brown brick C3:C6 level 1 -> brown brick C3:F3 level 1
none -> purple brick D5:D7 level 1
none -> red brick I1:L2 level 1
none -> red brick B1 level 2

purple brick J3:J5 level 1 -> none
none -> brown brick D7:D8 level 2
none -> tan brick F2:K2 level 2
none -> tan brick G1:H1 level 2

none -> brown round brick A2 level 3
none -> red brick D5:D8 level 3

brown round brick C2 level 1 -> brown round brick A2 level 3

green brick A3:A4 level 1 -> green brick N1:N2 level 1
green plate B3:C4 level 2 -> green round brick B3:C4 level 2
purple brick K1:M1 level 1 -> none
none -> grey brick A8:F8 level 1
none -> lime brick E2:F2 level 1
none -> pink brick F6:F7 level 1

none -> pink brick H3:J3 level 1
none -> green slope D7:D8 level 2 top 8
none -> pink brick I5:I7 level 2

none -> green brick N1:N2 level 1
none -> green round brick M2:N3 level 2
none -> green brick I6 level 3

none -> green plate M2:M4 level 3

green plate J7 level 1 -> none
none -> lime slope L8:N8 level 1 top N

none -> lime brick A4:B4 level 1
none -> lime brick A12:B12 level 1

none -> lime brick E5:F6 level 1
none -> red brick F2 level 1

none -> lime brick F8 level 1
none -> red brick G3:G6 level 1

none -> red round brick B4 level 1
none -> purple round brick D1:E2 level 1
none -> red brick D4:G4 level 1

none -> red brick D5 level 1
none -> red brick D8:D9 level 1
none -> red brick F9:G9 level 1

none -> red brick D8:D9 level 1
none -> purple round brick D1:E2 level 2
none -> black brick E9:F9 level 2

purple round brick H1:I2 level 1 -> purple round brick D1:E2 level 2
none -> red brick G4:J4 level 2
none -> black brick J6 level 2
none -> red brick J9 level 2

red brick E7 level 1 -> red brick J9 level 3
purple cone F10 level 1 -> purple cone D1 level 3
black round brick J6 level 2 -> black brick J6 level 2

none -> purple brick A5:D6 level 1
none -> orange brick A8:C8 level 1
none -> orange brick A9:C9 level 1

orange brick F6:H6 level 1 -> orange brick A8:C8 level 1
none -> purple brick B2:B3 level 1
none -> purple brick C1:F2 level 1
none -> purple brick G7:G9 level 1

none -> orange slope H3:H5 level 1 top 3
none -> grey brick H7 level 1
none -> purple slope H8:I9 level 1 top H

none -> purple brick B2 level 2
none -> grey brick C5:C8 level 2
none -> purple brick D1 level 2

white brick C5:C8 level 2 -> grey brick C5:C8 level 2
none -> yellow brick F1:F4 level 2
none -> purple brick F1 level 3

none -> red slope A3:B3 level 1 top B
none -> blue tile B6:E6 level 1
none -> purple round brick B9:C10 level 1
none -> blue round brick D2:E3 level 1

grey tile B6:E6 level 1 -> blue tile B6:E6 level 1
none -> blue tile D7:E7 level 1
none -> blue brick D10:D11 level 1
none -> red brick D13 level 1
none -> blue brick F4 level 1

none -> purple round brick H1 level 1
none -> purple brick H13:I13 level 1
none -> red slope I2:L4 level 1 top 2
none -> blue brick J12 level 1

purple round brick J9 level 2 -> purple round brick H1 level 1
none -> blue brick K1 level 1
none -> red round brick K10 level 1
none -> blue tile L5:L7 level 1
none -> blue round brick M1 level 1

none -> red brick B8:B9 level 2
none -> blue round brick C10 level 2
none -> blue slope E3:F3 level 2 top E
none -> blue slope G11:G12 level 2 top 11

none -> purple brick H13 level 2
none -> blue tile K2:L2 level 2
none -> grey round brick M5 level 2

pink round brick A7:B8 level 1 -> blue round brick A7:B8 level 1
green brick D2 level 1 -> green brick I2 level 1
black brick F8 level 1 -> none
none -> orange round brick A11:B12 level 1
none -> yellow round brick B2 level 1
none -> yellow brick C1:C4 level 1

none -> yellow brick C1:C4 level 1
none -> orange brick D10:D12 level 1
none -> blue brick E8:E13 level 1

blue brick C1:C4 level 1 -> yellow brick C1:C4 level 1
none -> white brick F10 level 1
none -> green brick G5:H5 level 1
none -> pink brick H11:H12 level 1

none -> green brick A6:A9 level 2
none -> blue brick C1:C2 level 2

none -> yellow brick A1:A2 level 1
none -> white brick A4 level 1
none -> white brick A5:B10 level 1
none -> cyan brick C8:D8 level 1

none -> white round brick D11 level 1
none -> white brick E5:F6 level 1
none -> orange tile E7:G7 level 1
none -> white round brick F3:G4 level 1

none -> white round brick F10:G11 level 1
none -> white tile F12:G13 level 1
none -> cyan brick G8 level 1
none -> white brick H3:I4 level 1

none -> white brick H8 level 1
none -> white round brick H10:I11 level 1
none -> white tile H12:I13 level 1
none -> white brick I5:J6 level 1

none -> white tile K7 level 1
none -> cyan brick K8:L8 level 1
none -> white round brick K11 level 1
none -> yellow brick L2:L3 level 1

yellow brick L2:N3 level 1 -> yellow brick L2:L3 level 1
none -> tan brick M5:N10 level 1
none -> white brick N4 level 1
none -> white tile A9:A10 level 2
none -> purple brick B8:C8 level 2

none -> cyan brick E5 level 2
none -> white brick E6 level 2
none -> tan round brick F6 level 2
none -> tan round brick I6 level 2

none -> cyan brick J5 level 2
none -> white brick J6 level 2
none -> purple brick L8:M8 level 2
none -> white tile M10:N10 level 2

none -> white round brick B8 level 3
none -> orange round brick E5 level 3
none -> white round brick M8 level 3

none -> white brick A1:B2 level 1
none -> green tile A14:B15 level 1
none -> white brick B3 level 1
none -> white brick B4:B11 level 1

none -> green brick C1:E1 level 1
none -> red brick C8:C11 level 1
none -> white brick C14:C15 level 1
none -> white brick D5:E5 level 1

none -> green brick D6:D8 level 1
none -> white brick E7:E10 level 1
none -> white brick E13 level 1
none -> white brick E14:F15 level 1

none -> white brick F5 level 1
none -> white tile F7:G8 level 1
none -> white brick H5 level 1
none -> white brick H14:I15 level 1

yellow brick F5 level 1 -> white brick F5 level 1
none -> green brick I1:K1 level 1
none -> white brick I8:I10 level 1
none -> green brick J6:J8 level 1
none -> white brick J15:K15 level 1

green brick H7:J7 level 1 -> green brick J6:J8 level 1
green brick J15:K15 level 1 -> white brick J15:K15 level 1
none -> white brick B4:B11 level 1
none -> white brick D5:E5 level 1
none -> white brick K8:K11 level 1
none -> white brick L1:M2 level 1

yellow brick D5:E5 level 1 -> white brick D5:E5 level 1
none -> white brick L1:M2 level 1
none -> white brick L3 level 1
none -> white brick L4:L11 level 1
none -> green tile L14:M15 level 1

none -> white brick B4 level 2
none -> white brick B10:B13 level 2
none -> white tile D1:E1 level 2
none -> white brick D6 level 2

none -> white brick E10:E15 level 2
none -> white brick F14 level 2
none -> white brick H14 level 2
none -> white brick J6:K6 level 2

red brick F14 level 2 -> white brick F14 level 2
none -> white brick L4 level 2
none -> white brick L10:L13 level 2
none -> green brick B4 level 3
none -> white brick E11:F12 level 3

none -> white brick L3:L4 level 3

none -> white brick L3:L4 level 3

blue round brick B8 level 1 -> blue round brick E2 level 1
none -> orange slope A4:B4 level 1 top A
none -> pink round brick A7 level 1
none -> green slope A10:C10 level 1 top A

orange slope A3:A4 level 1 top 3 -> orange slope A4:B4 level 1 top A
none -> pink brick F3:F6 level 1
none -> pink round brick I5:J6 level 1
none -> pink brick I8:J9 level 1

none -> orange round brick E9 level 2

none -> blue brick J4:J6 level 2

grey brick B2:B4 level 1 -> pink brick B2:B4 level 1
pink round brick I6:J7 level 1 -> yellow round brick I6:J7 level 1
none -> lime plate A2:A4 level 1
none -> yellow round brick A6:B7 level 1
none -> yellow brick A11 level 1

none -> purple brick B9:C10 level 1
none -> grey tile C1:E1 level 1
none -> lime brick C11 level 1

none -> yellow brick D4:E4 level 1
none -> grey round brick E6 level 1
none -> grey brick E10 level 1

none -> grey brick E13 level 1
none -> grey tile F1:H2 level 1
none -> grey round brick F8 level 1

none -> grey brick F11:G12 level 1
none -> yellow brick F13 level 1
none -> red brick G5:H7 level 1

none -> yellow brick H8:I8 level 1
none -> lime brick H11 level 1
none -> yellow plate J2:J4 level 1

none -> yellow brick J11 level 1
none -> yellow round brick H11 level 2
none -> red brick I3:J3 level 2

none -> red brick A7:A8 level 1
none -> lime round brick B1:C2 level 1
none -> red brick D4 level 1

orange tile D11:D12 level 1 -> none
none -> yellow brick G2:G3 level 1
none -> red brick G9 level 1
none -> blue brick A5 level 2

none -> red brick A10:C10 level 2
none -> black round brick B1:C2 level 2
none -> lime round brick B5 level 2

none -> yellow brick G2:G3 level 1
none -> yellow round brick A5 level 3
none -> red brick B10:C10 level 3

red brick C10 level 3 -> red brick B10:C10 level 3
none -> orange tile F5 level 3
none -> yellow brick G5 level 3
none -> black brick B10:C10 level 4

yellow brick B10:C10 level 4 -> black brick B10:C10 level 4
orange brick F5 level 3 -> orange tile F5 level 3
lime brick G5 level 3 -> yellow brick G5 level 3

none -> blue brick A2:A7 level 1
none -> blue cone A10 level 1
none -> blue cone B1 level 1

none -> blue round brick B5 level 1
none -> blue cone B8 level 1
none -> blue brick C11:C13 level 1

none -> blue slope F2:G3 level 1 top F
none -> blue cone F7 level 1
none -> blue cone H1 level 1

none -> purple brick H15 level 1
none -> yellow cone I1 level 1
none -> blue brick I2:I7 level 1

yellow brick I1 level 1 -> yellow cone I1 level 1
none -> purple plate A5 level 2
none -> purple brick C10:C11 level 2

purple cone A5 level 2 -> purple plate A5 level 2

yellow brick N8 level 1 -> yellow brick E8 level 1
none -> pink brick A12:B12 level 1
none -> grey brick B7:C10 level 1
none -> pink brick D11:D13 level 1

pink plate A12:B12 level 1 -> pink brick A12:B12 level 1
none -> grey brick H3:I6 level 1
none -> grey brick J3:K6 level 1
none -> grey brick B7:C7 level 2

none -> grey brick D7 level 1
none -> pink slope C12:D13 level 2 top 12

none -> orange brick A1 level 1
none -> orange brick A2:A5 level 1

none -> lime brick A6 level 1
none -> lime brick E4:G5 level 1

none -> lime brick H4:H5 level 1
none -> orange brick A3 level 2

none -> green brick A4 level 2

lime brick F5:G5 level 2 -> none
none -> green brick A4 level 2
--*--
Exercise details
Of the lines above, retype only those from the line containing "none -> cyan brick K8:L8 level 1" through the line containing "none -> white brick E6 level 2", including both, exactly.

Result for this task
none -> cyan brick K8:L8 level 1
none -> white round brick K11 level 1
none -> yellow brick L2:L3 level 1

yellow brick L2:N3 level 1 -> yellow brick L2:L3 level 1
none -> tan brick M5:N10 level 1
none -> white brick N4 level 1
none -> white tile A9:A10 level 2
none -> purple brick B8:C8 level 2

none -> cyan brick E5 level 2
none -> white brick E6 level 2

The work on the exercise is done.